(DATA FOR THIS TASK Opens)
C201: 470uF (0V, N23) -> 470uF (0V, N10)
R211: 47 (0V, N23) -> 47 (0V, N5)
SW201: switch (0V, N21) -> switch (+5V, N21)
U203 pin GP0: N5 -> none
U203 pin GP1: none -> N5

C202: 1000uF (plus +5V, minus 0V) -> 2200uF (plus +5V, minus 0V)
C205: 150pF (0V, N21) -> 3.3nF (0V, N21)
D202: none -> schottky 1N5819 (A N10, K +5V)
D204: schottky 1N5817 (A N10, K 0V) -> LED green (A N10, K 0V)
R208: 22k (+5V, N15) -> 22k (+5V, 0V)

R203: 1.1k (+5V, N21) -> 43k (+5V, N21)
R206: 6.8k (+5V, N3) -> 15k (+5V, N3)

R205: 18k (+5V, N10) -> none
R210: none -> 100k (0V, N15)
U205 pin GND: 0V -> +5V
(DATA FOR THIS TASK Closes)
(DATA FOR THIS TASK Opens)
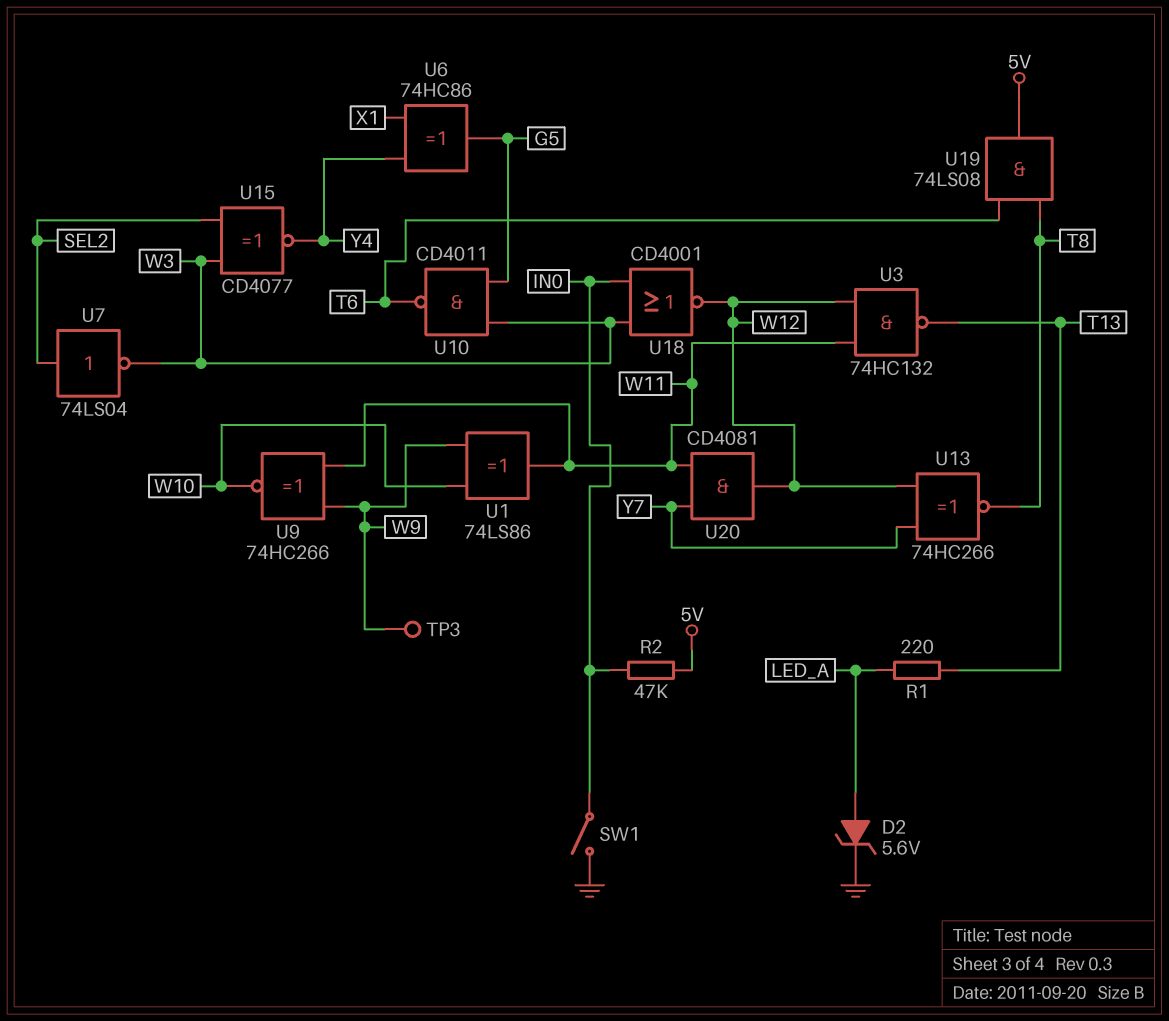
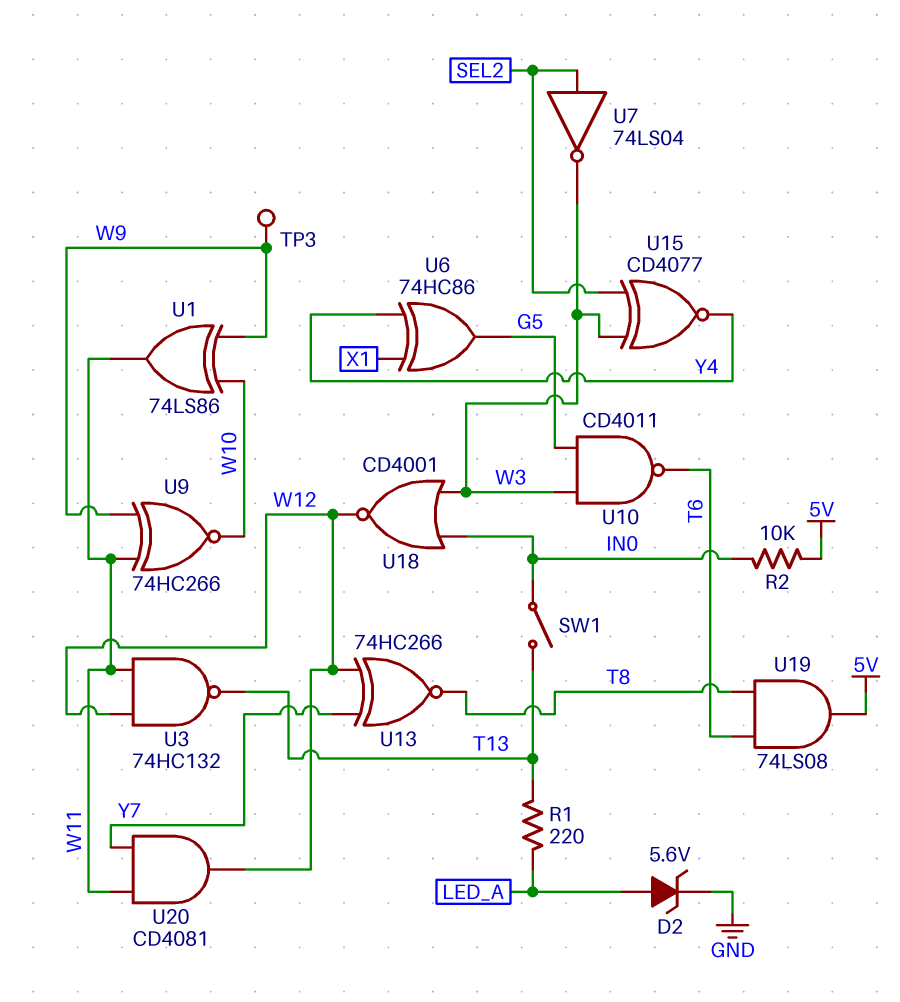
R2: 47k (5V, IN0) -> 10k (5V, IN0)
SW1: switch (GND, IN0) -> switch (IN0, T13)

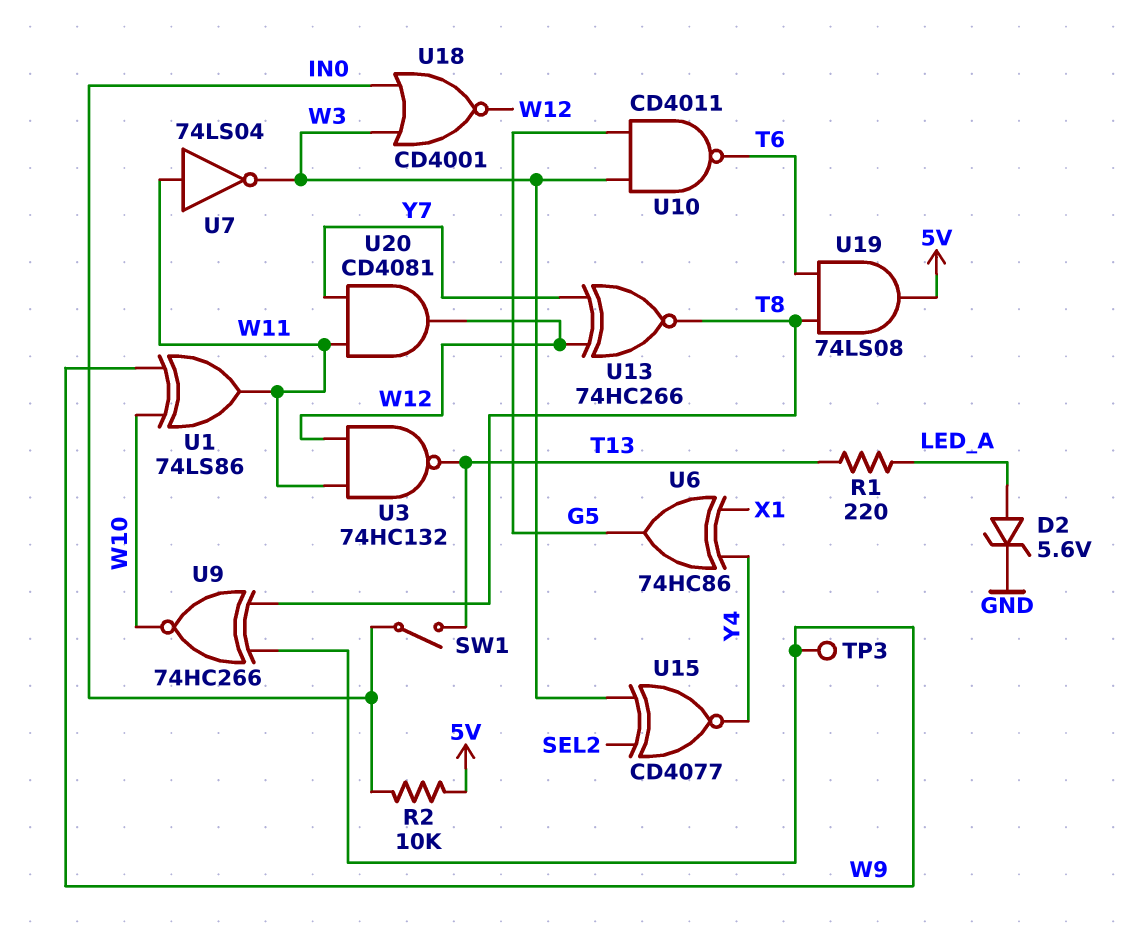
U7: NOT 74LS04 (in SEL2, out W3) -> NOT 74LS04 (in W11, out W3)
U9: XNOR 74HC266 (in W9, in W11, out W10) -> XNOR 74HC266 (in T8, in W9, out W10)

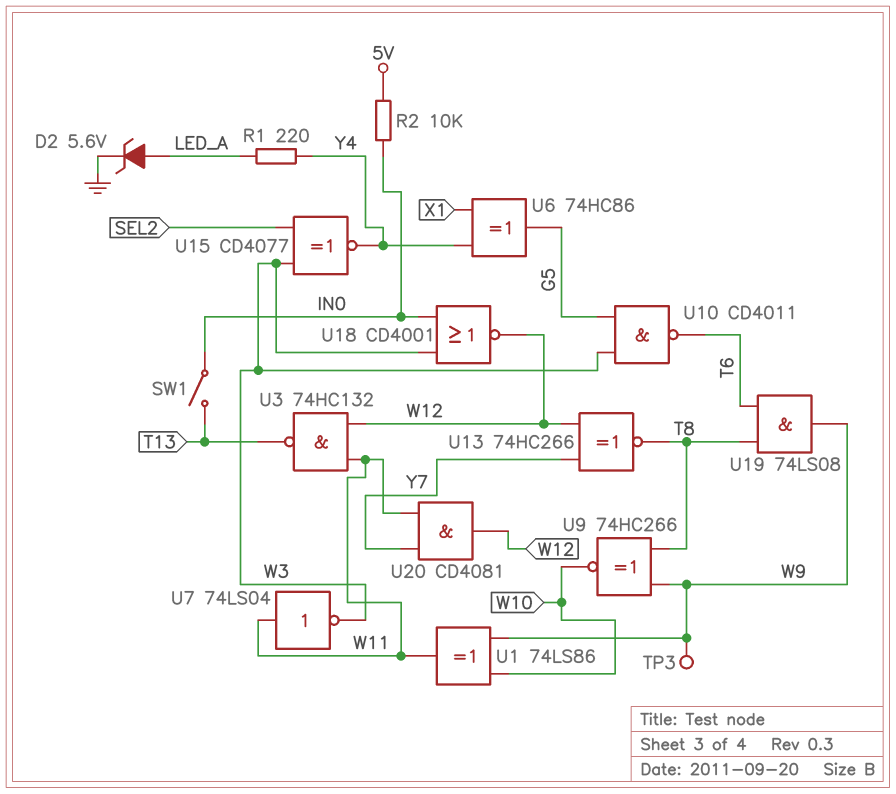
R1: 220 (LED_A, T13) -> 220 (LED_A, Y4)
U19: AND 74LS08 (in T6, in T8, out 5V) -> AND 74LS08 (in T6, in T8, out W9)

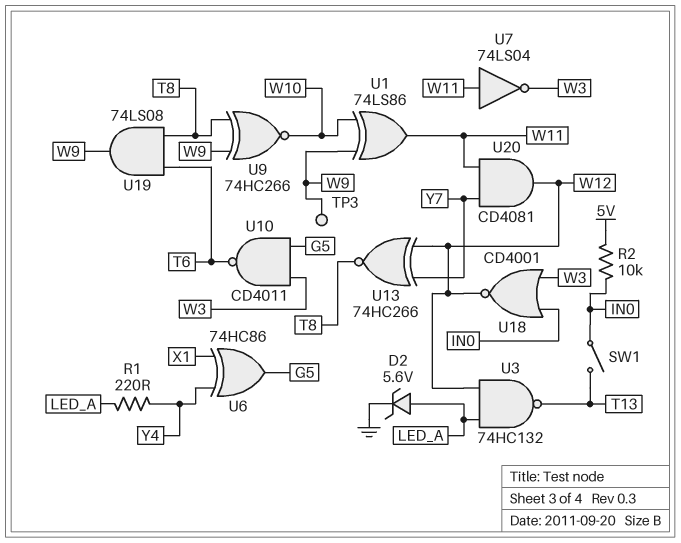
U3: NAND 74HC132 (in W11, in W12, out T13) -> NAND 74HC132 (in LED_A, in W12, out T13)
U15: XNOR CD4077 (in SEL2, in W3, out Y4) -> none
(DATA FOR THIS TASK Closes)
A word-for-word copy of the lines above from the one with "C201: 470uF (0V, N23) -> 470uF (0V, N10)" through the one with "D202: none -> schottky 1N5819 (A N10, K +5V)", inclusive, is the only output wanted.

C201: 470uF (0V, N23) -> 470uF (0V, N10)
R211: 47 (0V, N23) -> 47 (0V, N5)
SW201: switch (0V, N21) -> switch (+5V, N21)
U203 pin GP0: N5 -> none
U203 pin GP1: none -> N5

C202: 1000uF (plus +5V, minus 0V) -> 2200uF (plus +5V, minus 0V)
C205: 150pF (0V, N21) -> 3.3nF (0V, N21)
D202: none -> schottky 1N5819 (A N10, K +5V)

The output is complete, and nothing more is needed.